#### TASK TO COMPLETE:
Each line from the one containing "C10: 100pF (AMP, VCTRL) -> 100pF (GND, VCTRL)" through the last line of the records below is to be set down exactly; the rest stays out.

#### GIVEN RECORDS:
◇ ◇ ◇ ◇ ◇
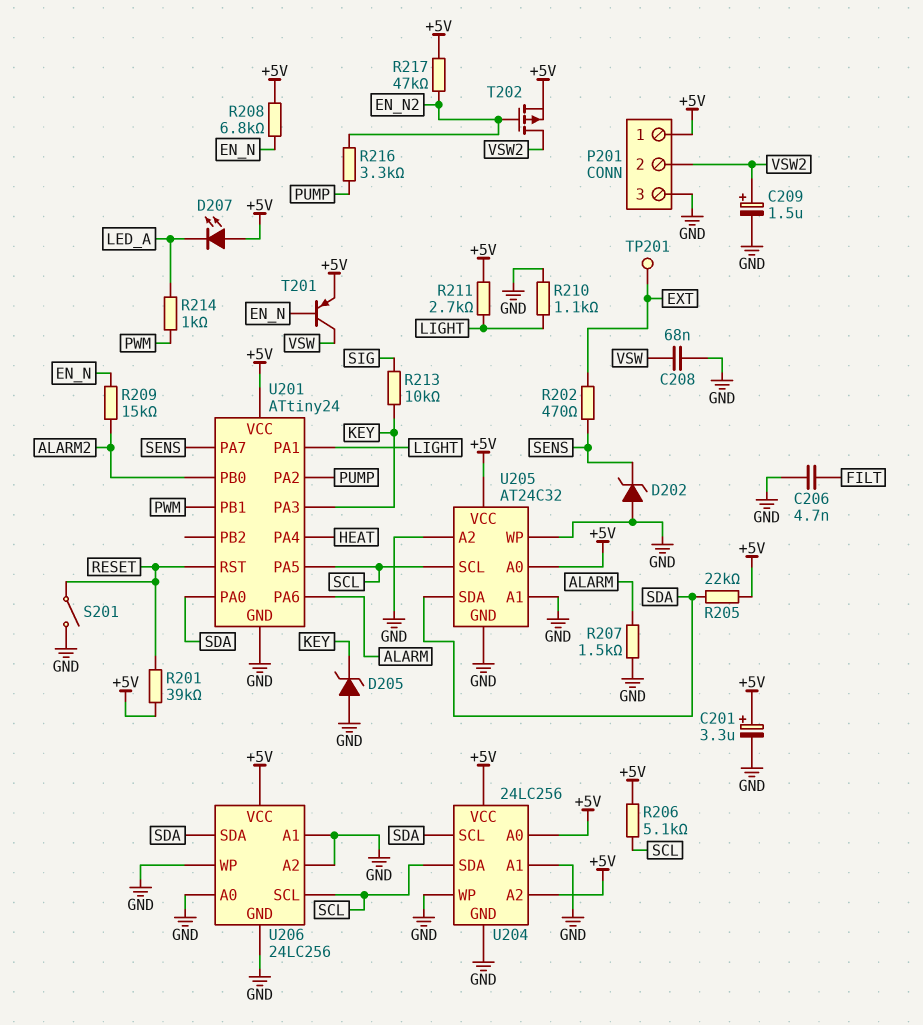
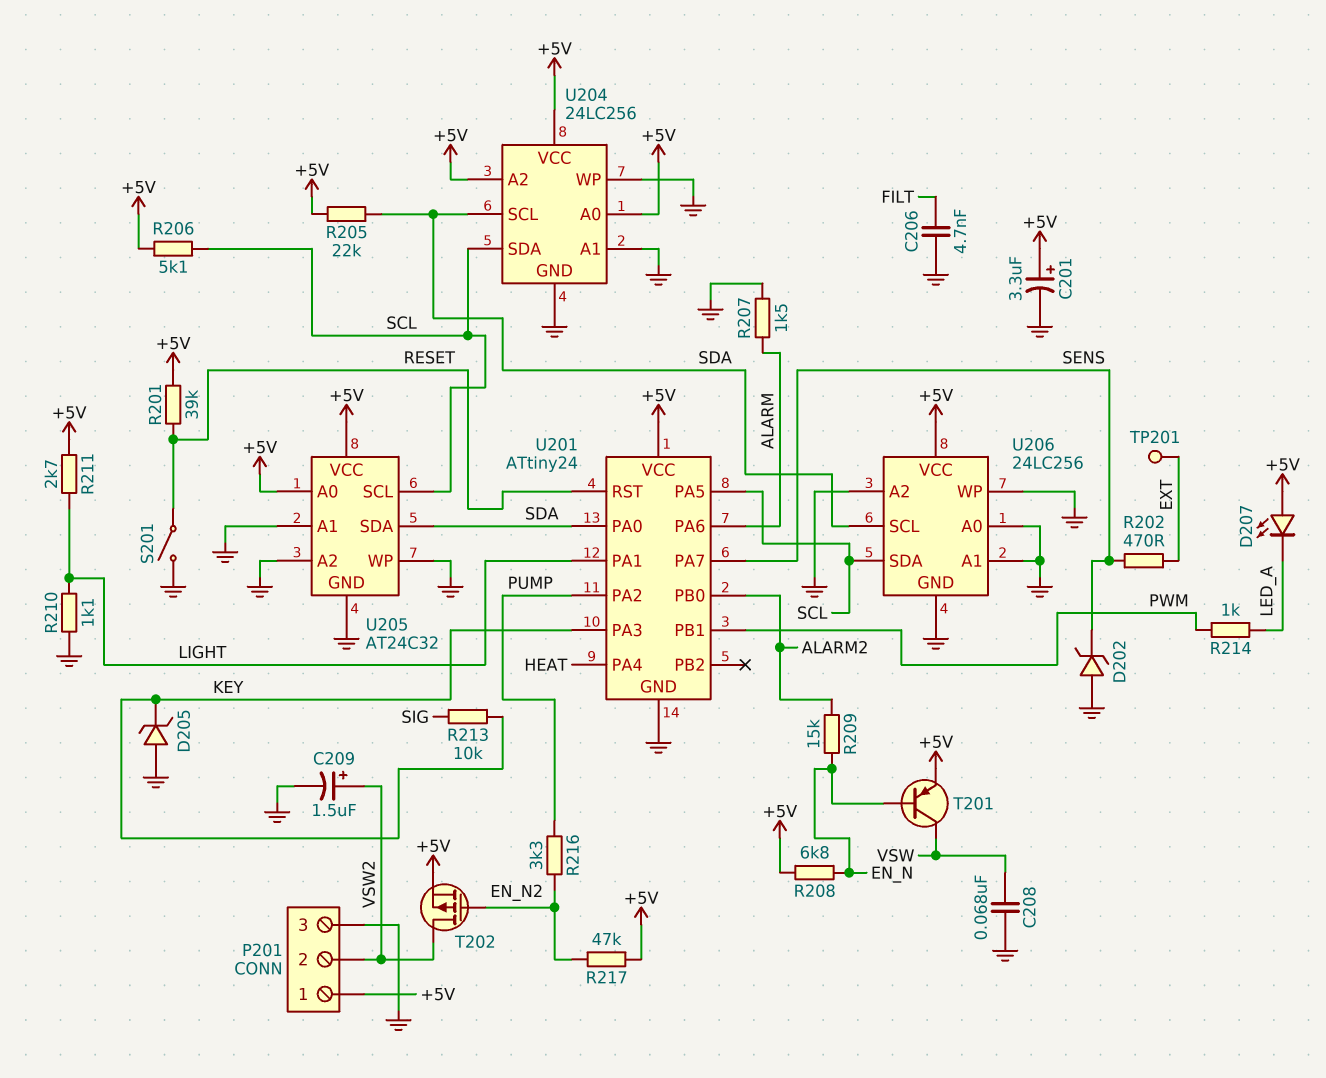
U206 pin SCL: SCL -> SDA
U206 pin SDA: SDA -> SCL

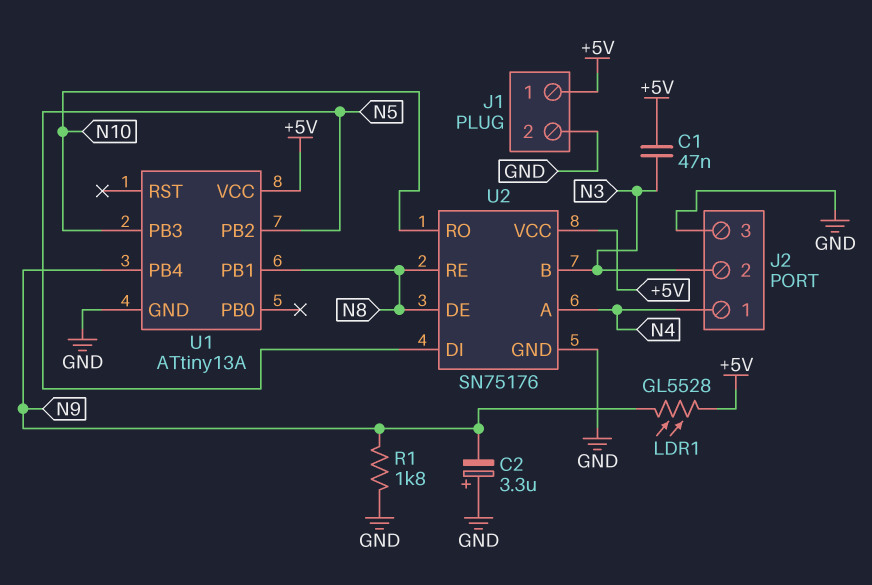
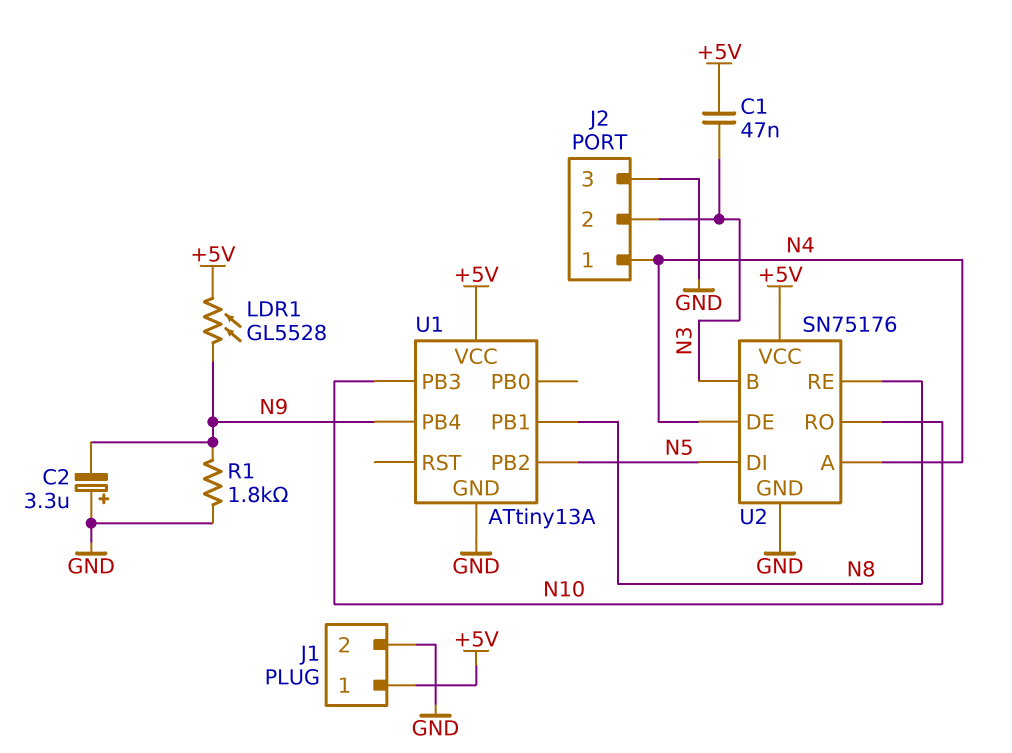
U2 pin DE: N8 -> N4

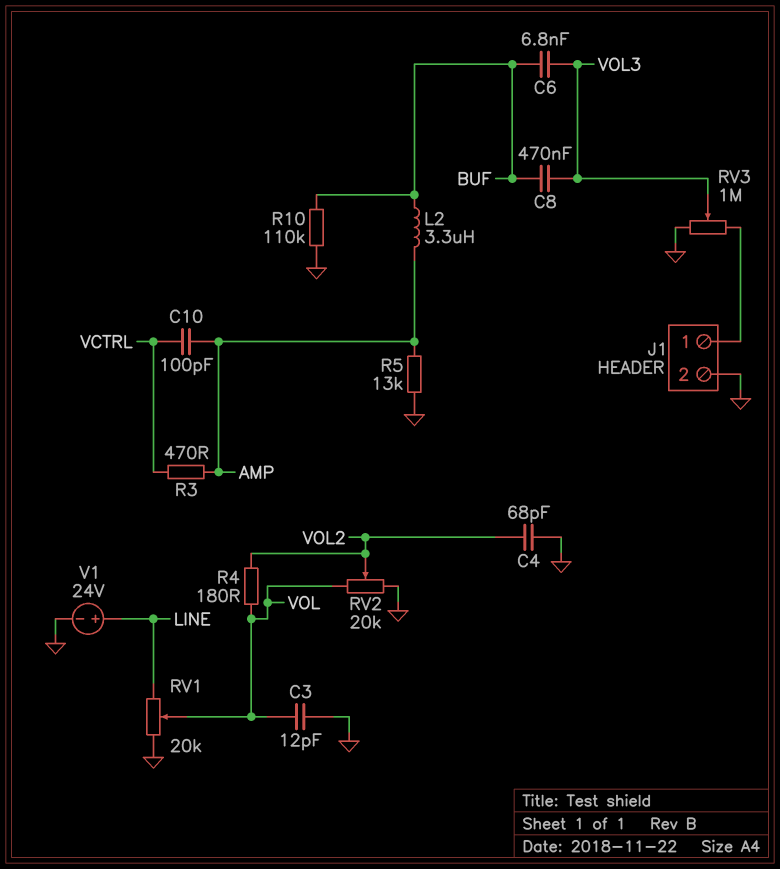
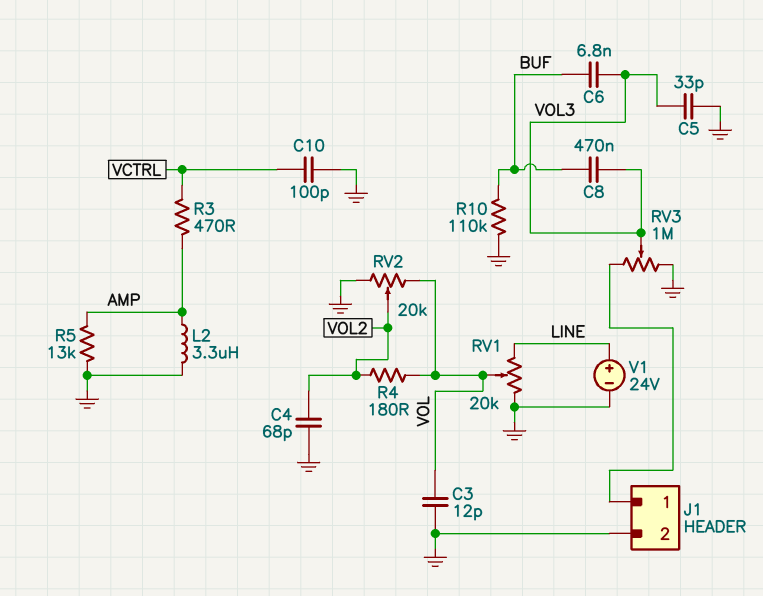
C5: none -> 33pF (GND, VOL3)
C10: 100pF (AMP, VCTRL) -> 100pF (GND, VCTRL)
L2: 3.3uH (AMP, BUF) -> 3.3uH (AMP, GND)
◇ ◇ ◇ ◇ ◇
#### RESULT OF THE EXERCISE:
C10: 100pF (AMP, VCTRL) -> 100pF (GND, VCTRL)
L2: 3.3uH (AMP, BUF) -> 3.3uH (AMP, GND)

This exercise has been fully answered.